-- Recorded data follows --

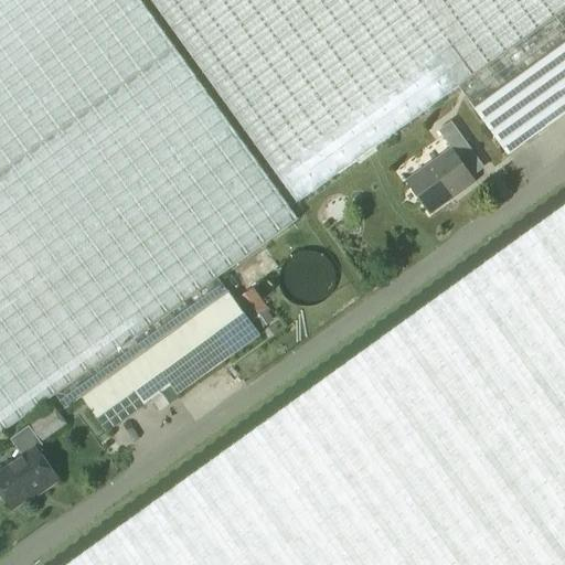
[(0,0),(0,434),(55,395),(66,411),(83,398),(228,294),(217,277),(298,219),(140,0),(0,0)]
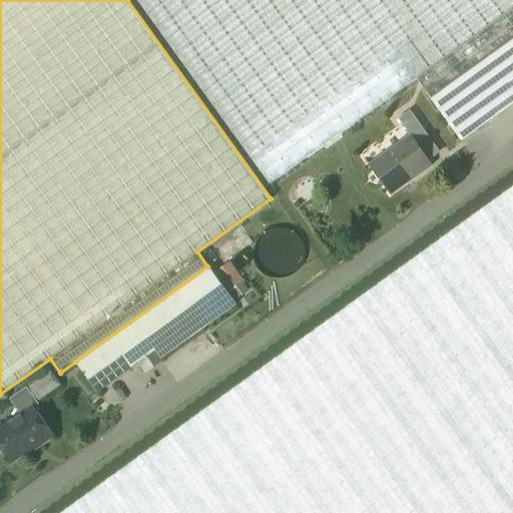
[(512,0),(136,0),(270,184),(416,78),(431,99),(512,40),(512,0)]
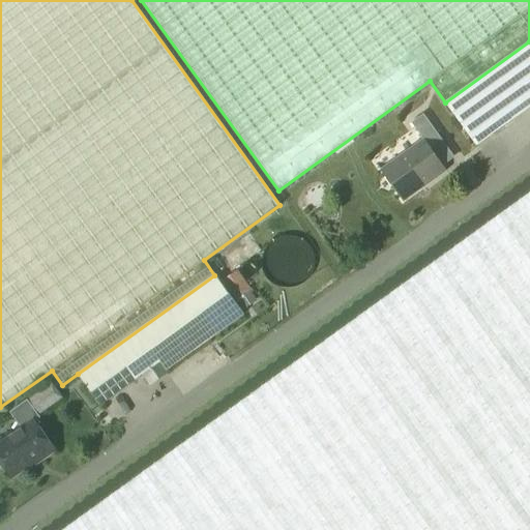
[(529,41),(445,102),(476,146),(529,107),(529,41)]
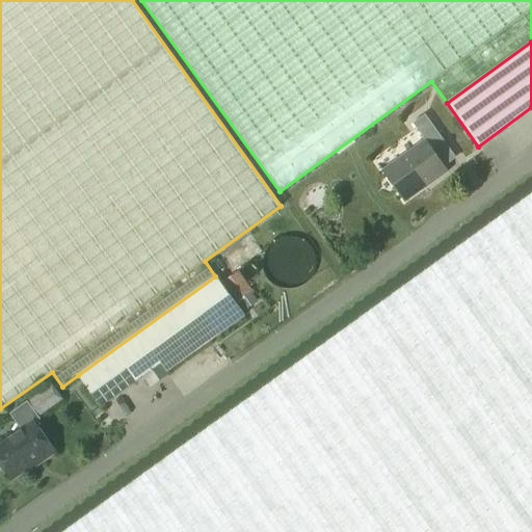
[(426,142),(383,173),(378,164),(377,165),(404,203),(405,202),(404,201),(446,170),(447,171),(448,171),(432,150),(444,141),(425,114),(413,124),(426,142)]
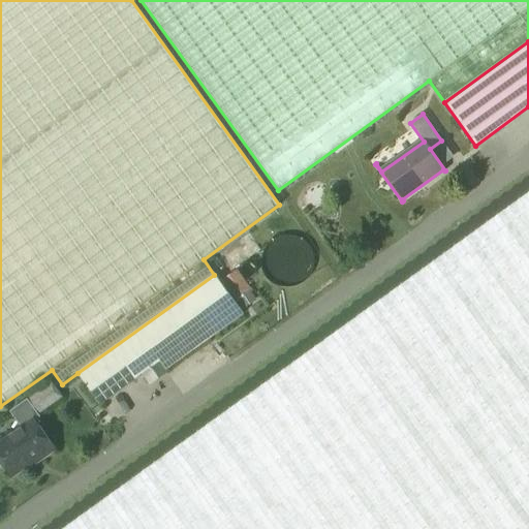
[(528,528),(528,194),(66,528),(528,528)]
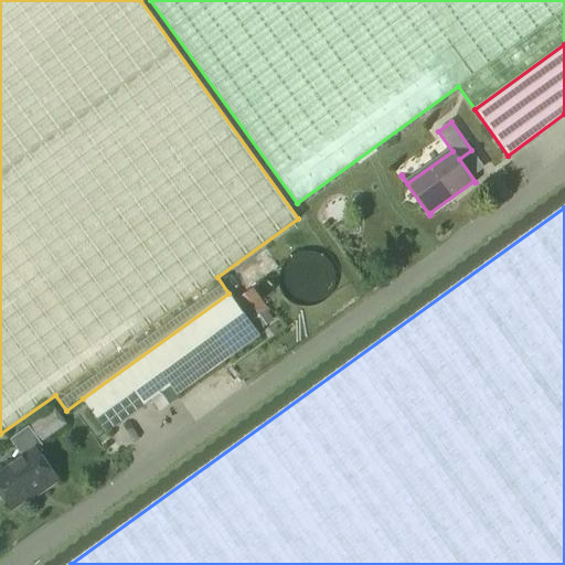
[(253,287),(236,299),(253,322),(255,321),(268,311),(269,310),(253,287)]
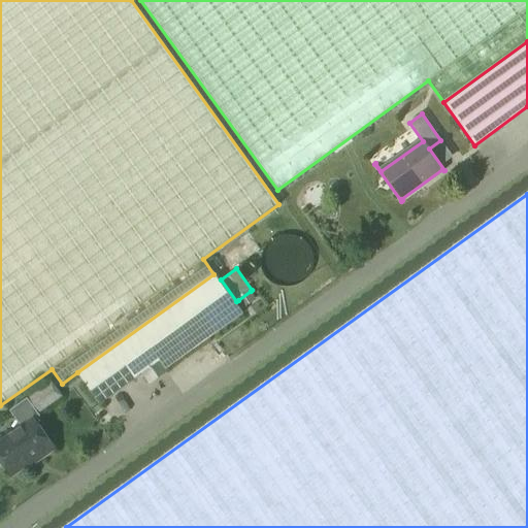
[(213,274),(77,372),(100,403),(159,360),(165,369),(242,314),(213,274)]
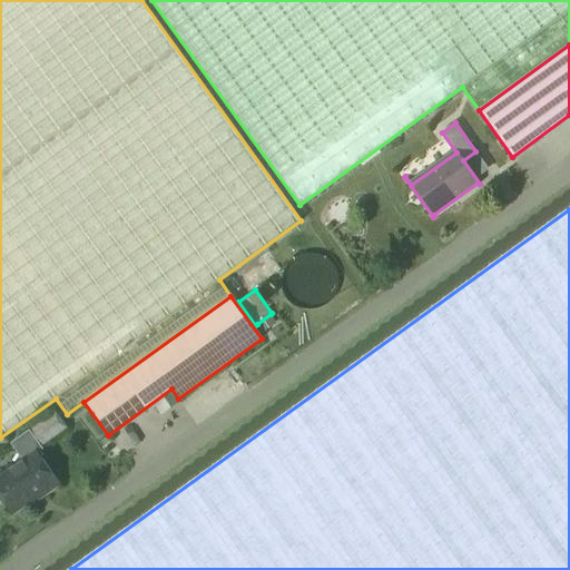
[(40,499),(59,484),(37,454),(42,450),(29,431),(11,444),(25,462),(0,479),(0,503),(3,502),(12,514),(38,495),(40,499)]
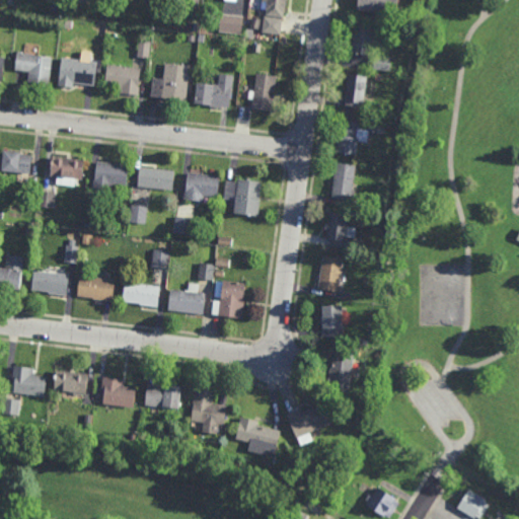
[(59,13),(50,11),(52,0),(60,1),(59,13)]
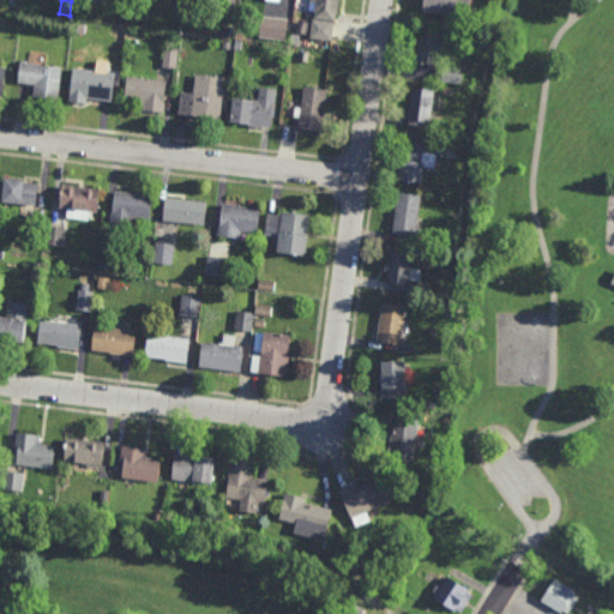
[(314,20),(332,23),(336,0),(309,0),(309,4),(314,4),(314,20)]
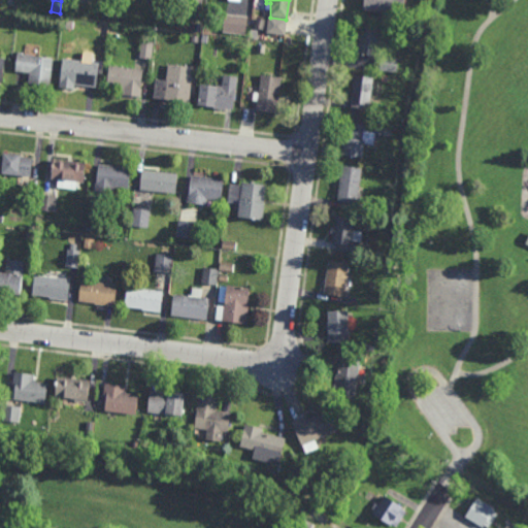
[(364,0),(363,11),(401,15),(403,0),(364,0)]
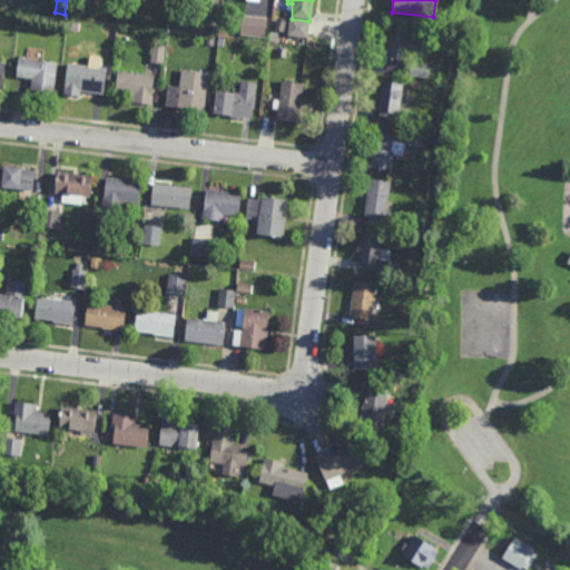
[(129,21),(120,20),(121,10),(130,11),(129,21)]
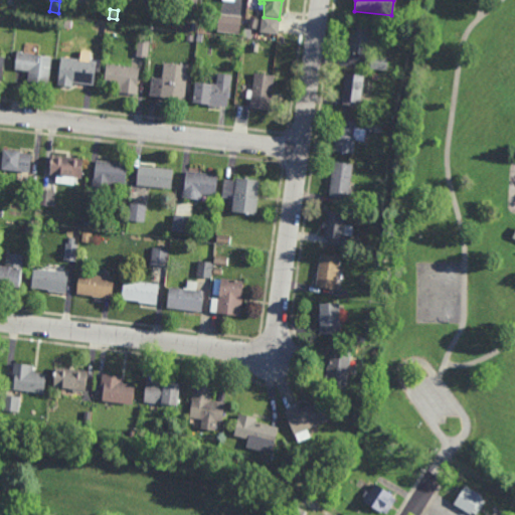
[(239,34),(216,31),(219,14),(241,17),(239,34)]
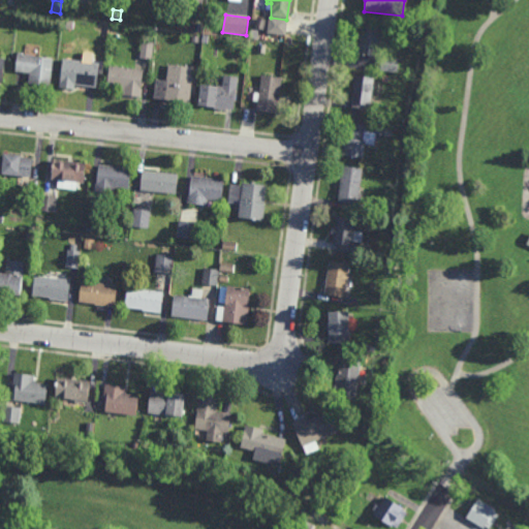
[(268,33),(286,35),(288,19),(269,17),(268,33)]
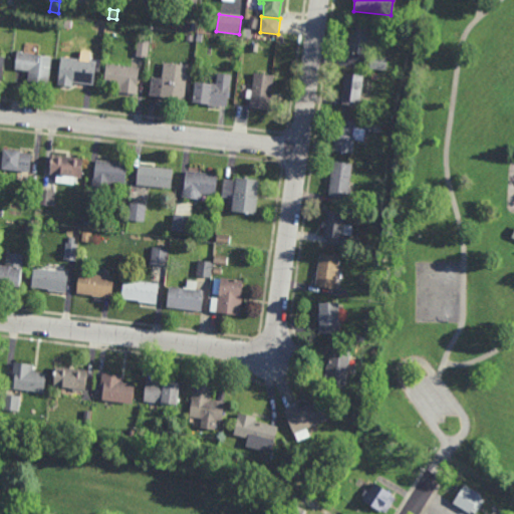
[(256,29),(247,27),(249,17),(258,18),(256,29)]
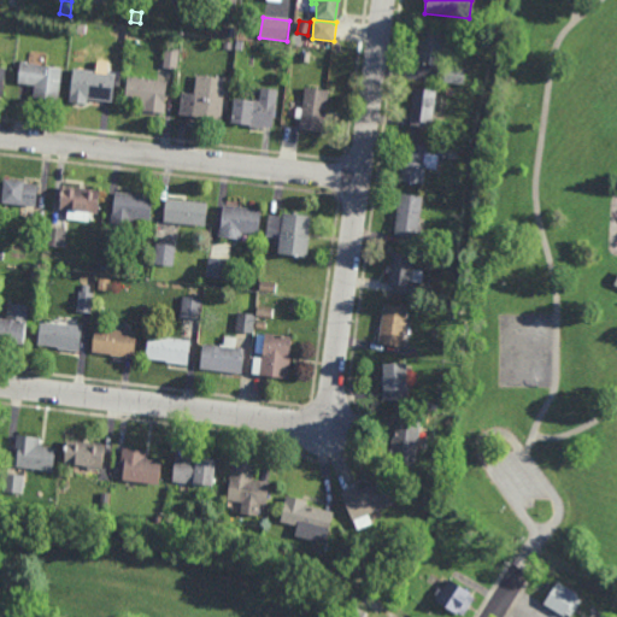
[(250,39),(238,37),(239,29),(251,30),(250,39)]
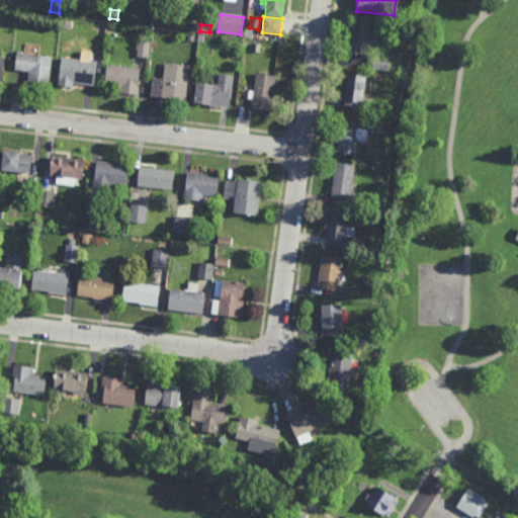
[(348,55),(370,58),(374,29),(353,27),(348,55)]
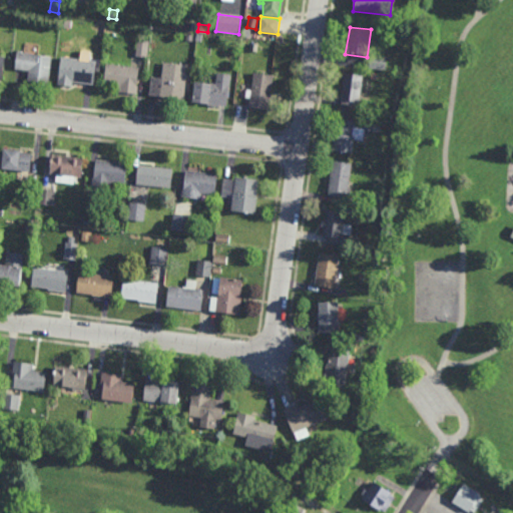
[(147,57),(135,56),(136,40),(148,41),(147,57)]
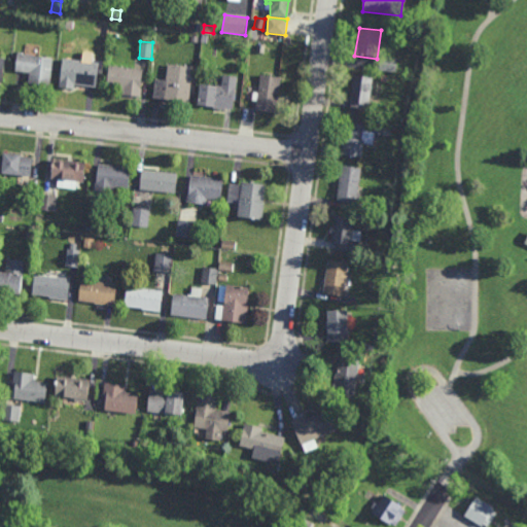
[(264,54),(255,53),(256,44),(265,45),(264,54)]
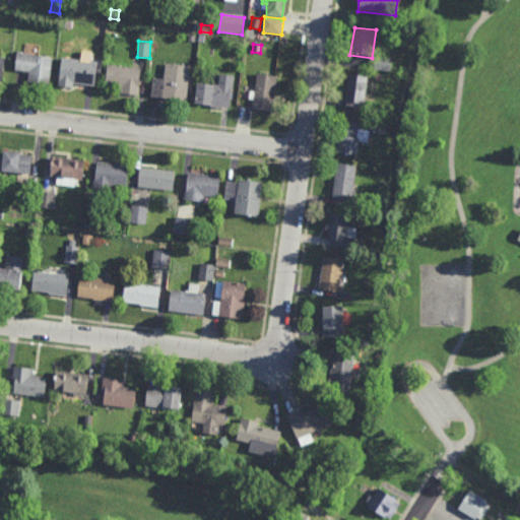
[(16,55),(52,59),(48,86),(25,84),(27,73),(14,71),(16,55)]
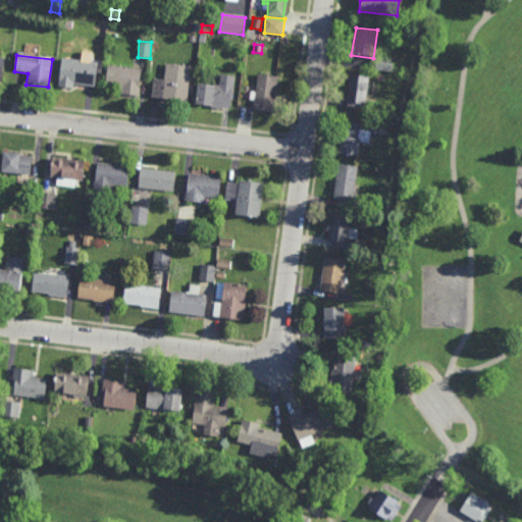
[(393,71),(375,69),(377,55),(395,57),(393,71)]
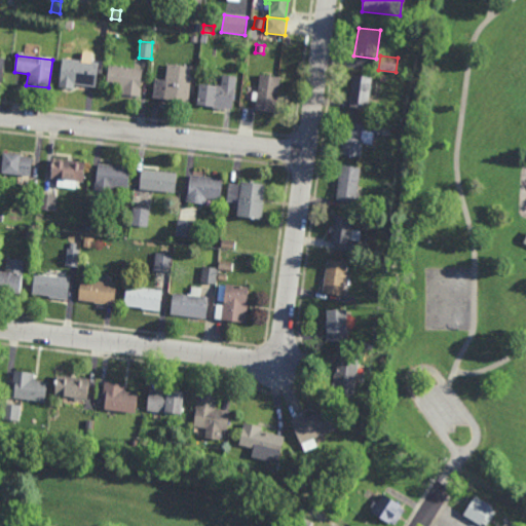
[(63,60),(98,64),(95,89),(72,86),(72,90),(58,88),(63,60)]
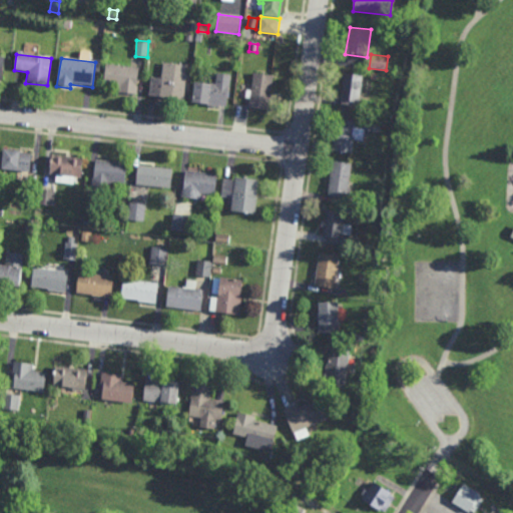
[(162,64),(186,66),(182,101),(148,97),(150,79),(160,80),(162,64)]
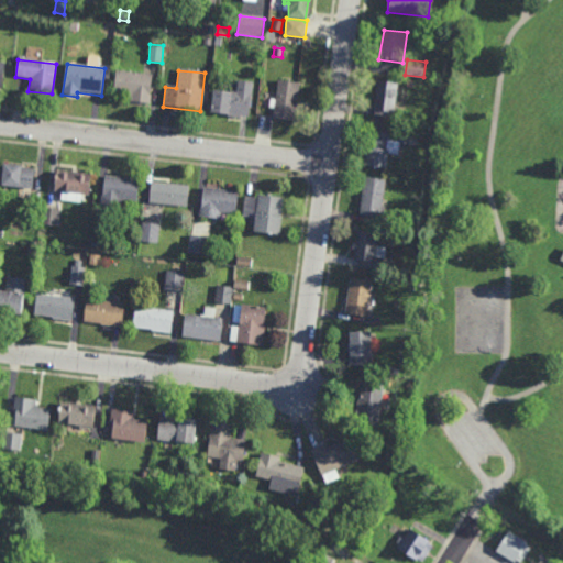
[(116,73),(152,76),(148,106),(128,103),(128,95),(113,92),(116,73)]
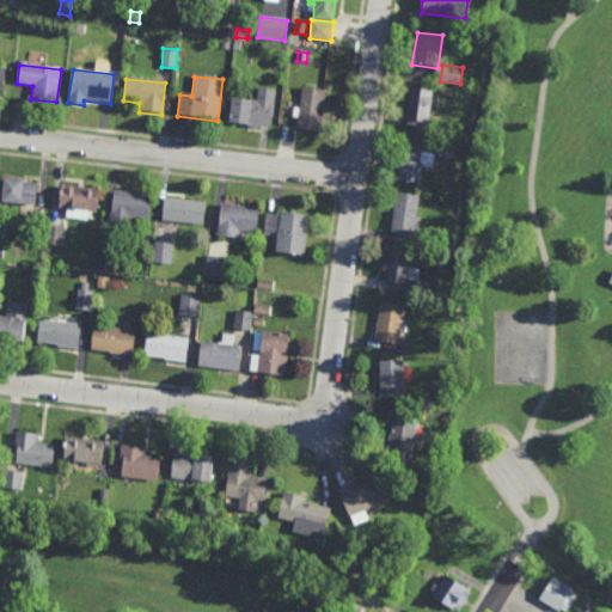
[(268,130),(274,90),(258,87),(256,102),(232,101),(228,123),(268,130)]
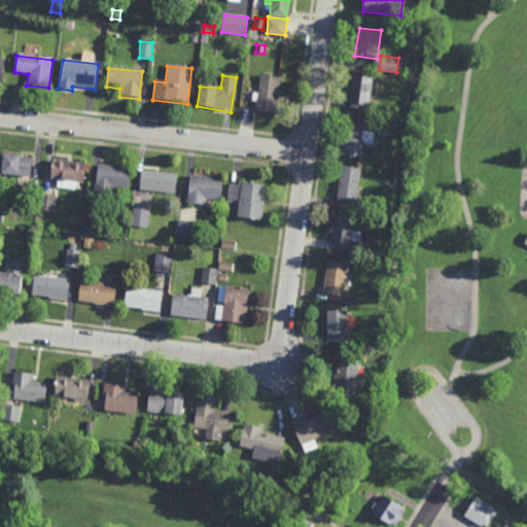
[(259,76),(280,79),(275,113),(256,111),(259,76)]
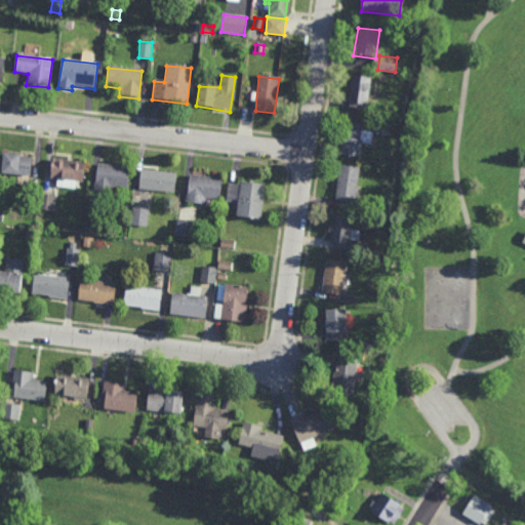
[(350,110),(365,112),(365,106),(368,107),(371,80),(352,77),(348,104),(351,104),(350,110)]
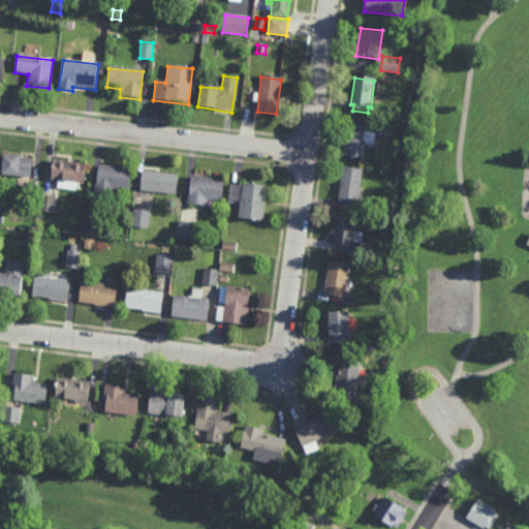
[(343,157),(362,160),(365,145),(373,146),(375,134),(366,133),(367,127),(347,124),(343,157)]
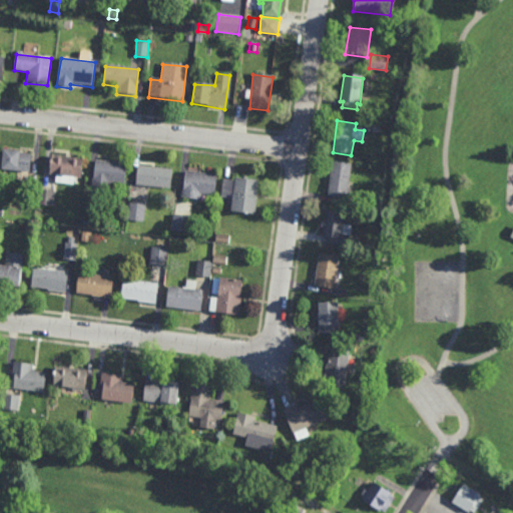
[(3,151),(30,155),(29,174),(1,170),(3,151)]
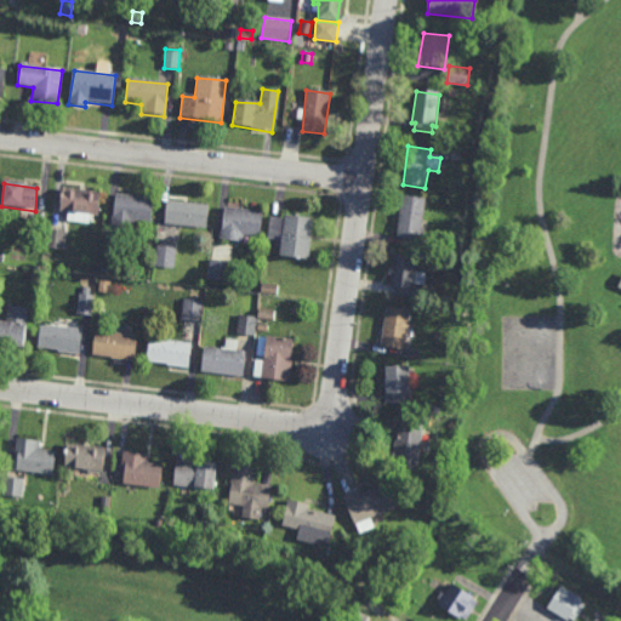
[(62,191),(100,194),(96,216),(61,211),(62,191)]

-- Recorded data concluded --

> [The task]: Copy out all the data exactly. The images should not appear in the copy.

> [Output for this exercise]:
[(0,0),(0,434),(55,395),(66,411),(83,398),(228,294),(217,277),(298,219),(140,0),(0,0)]
[(512,0),(136,0),(270,184),(416,78),(431,99),(512,40),(512,0)]
[(529,41),(445,102),(476,146),(529,107),(529,41)]
[(426,142),(383,173),(378,164),(377,165),(404,203),(405,202),(404,201),(446,170),(447,171),(448,171),(432,150),(444,141),(425,114),(413,124),(426,142)]
[(528,528),(528,194),(66,528),(528,528)]
[(253,287),(236,299),(253,322),(255,321),(268,311),(269,310),(253,287)]
[(213,274),(77,372),(100,403),(159,360),(165,369),(242,314),(213,274)]
[(40,499),(59,484),(37,454),(42,450),(29,431),(11,444),(25,462),(0,479),(0,503),(3,502),(12,514),(38,495),(40,499)]
[(59,13),(50,11),(52,0),(60,1),(59,13)]
[(314,20),(332,23),(336,0),(309,0),(309,4),(314,4),(314,20)]
[(364,0),(363,11),(401,15),(403,0),(364,0)]
[(129,21),(120,20),(121,10),(130,11),(129,21)]
[(239,34),(216,31),(219,14),(241,17),(239,34)]
[(268,33),(286,35),(288,19),(269,17),(268,33)]
[(256,29),(247,27),(249,17),(258,18),(256,29)]
[(250,39),(238,37),(239,29),(251,30),(250,39)]
[(348,55),(370,58),(374,29),(353,27),(348,55)]
[(147,57),(135,56),(136,40),(148,41),(147,57)]
[(264,54),(255,53),(256,44),(265,45),(264,54)]
[(16,55),(52,59),(48,86),(25,84),(27,73),(14,71),(16,55)]
[(393,71),(375,69),(377,55),(395,57),(393,71)]
[(63,60),(98,64),(95,89),(72,86),(72,90),(58,88),(63,60)]
[(162,64),(186,66),(182,101),(148,97),(150,79),(160,80),(162,64)]
[(116,73),(152,76),(148,106),(128,103),(128,95),(113,92),(116,73)]
[(268,130),(274,90),(258,87),(256,102),(232,101),(228,123),(268,130)]
[(259,76),(280,79),(275,113),(256,111),(259,76)]
[(350,110),(365,112),(365,106),(368,107),(371,80),(352,77),(348,104),(351,104),(350,110)]
[(343,157),(362,160),(365,145),(373,146),(375,134),(366,133),(367,127),(347,124),(343,157)]
[(3,151),(30,155),(29,174),(1,170),(3,151)]
[(62,191),(100,194),(96,216),(61,211),(62,191)]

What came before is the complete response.